= EXERCISE INSTRUCTIONS =
Some lines hold the string "lime". Copy all of them from the material that follows.

= DATA TO EXAMINE =
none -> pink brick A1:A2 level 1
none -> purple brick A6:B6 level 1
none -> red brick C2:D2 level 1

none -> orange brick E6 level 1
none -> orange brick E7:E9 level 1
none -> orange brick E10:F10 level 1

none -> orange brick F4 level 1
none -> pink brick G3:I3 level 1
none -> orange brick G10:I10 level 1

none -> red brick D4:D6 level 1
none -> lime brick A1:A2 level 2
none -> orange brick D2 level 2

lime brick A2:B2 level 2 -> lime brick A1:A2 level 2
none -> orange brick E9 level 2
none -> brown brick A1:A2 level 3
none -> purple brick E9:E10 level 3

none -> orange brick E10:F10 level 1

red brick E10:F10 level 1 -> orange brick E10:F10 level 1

= RESPONSE TO THE EXERCISE =
none -> lime brick A1:A2 level 2
lime brick A2:B2 level 2 -> lime brick A1:A2 level 2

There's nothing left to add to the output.